*Entries shown:*
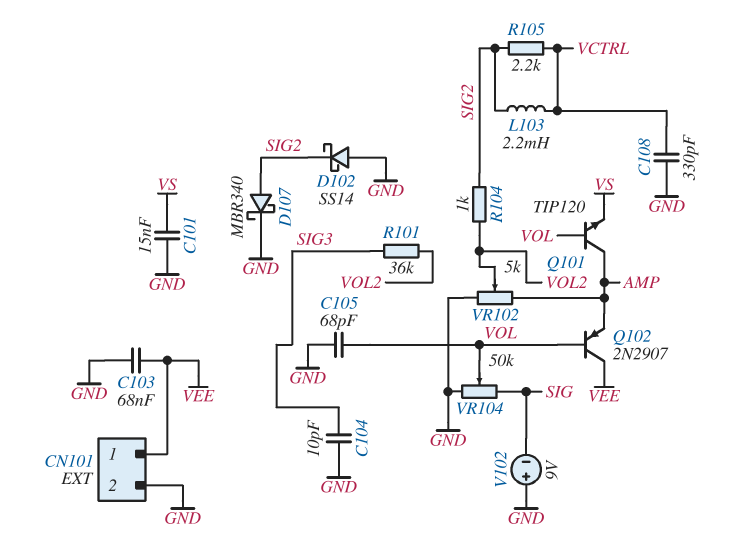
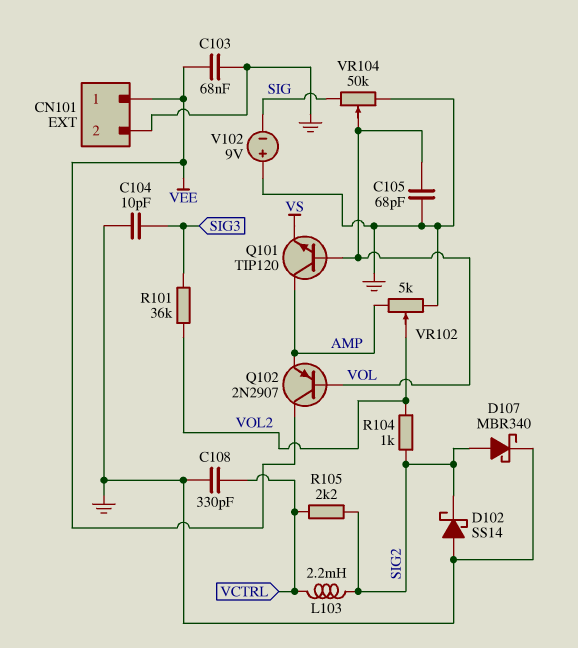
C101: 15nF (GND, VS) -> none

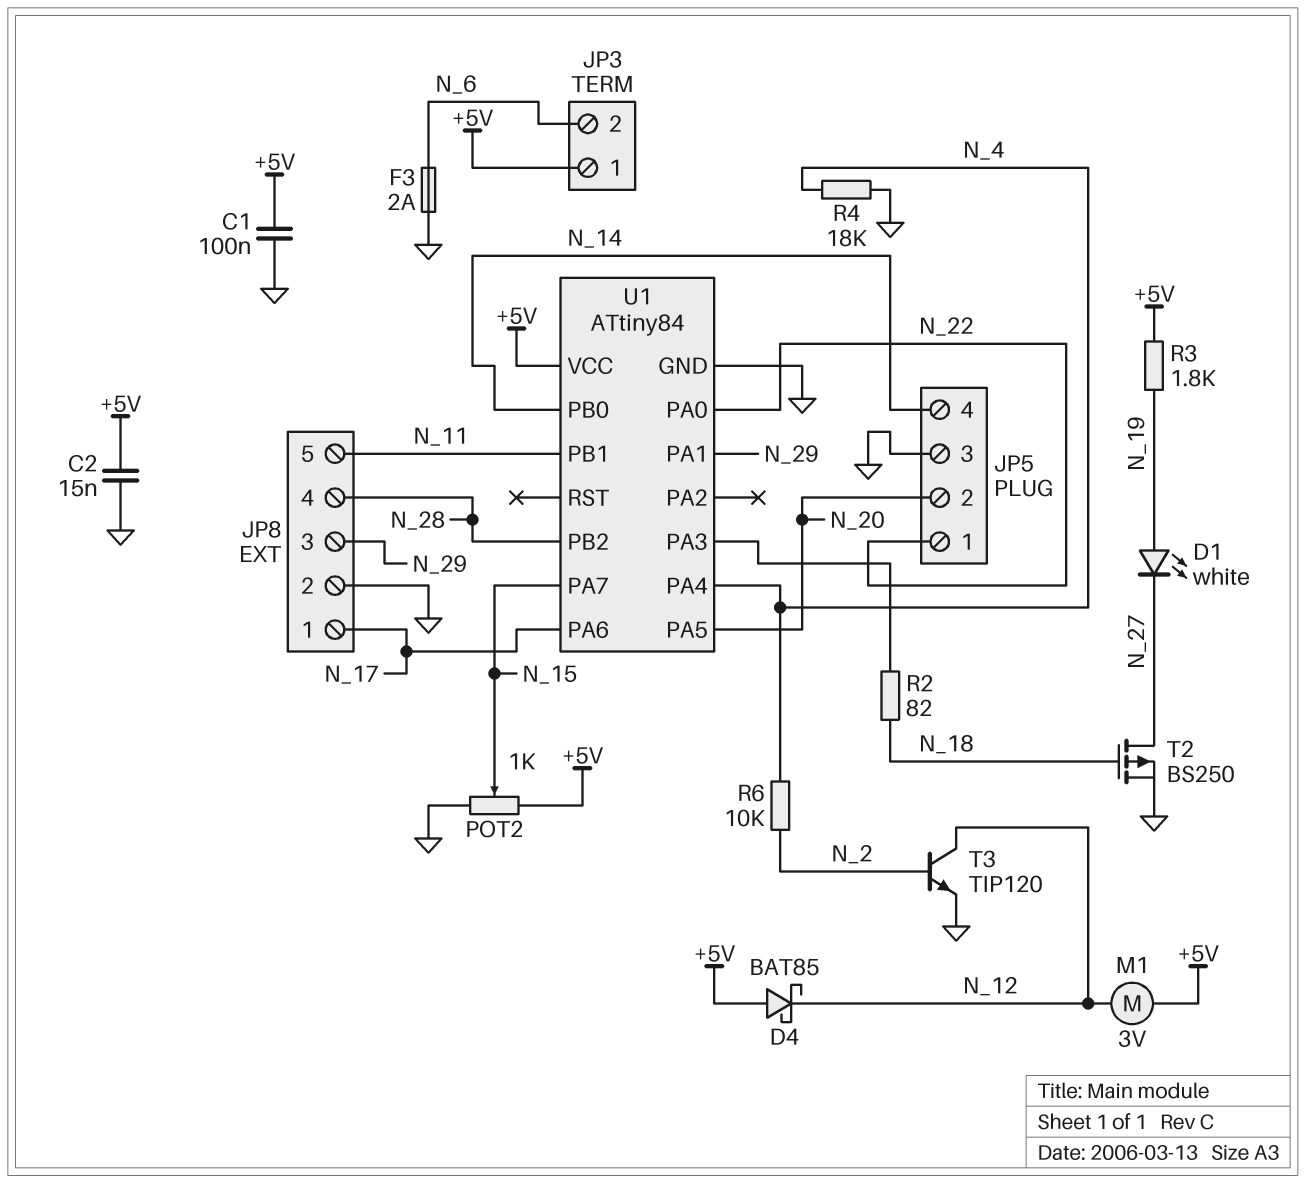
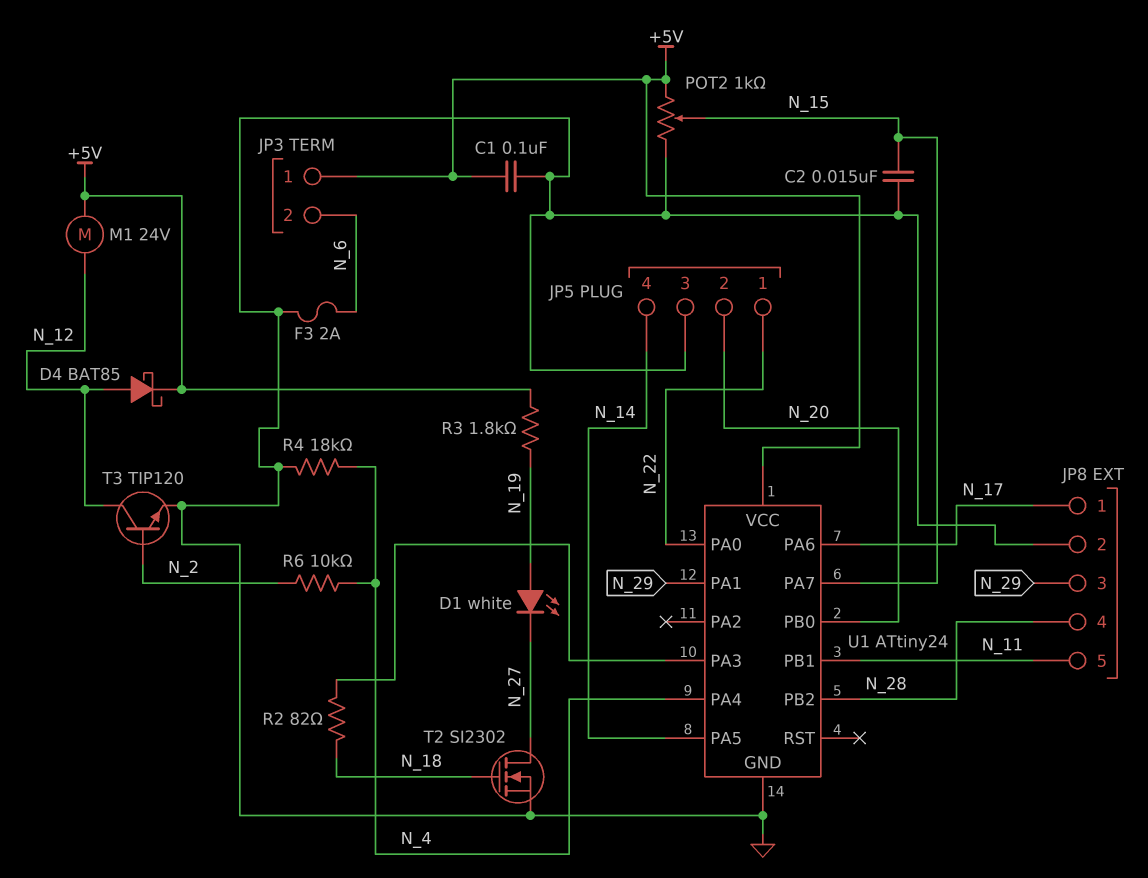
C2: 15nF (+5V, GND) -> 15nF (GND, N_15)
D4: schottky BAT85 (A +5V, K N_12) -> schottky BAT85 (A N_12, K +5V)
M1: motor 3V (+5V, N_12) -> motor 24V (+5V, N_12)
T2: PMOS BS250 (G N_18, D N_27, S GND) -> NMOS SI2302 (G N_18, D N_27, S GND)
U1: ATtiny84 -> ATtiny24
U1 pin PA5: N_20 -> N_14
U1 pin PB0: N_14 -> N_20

*What this task involves:*
If the data includes images, omit them, and set down everything else exactly as above.

*Answer to the exercise:*
C101: 15nF (GND, VS) -> none

C2: 15nF (+5V, GND) -> 15nF (GND, N_15)
D4: schottky BAT85 (A +5V, K N_12) -> schottky BAT85 (A N_12, K +5V)
M1: motor 3V (+5V, N_12) -> motor 24V (+5V, N_12)
T2: PMOS BS250 (G N_18, D N_27, S GND) -> NMOS SI2302 (G N_18, D N_27, S GND)
U1: ATtiny84 -> ATtiny24
U1 pin PA5: N_20 -> N_14
U1 pin PB0: N_14 -> N_20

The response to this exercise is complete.